=== EXERCISE MATERIALS ===
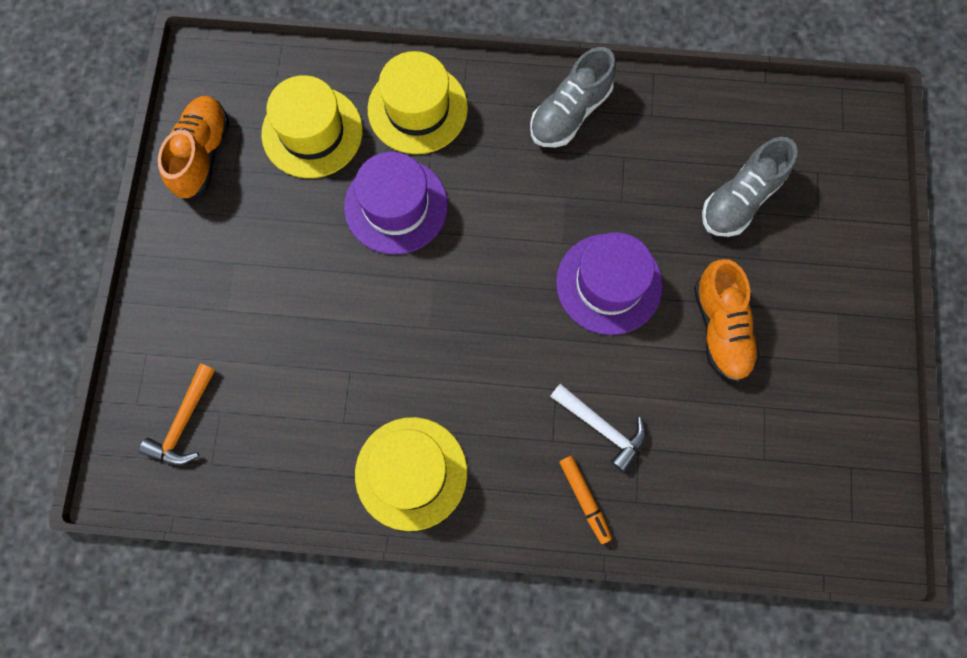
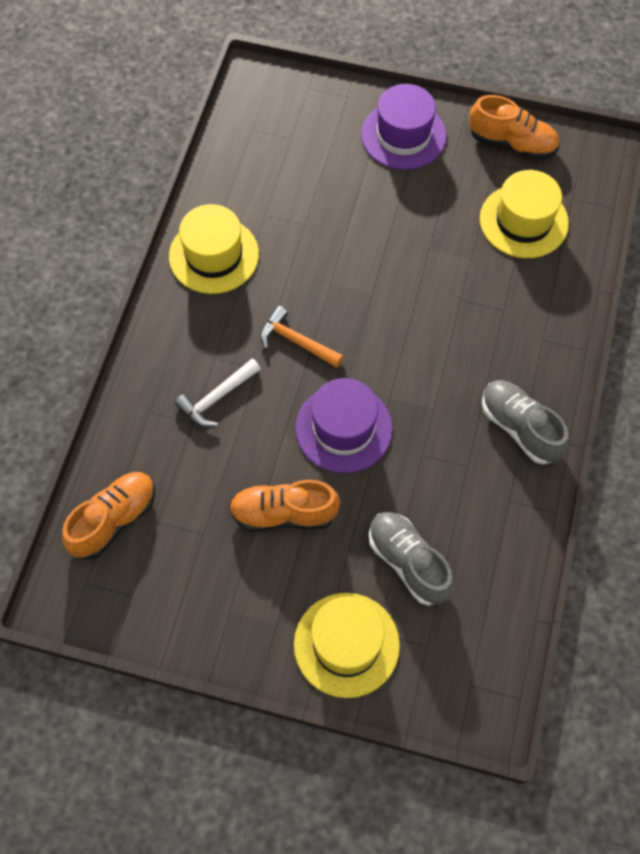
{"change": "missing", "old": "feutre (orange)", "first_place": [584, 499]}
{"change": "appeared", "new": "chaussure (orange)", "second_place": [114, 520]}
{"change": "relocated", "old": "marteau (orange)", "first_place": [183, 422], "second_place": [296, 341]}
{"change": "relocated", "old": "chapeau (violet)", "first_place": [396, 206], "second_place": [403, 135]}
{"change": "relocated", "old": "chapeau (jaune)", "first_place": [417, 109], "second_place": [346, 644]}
===
▶ **PROMPT**:
When printing the entries, leave out the images and keep everything else exact.

▶ **ANSWER SPACE**:
{"change": "missing", "old": "feutre (orange)", "first_place": [584, 499]}
{"change": "appeared", "new": "chaussure (orange)", "second_place": [114, 520]}
{"change": "relocated", "old": "marteau (orange)", "first_place": [183, 422], "second_place": [296, 341]}
{"change": "relocated", "old": "chapeau (violet)", "first_place": [396, 206], "second_place": [403, 135]}
{"change": "relocated", "old": "chapeau (jaune)", "first_place": [417, 109], "second_place": [346, 644]}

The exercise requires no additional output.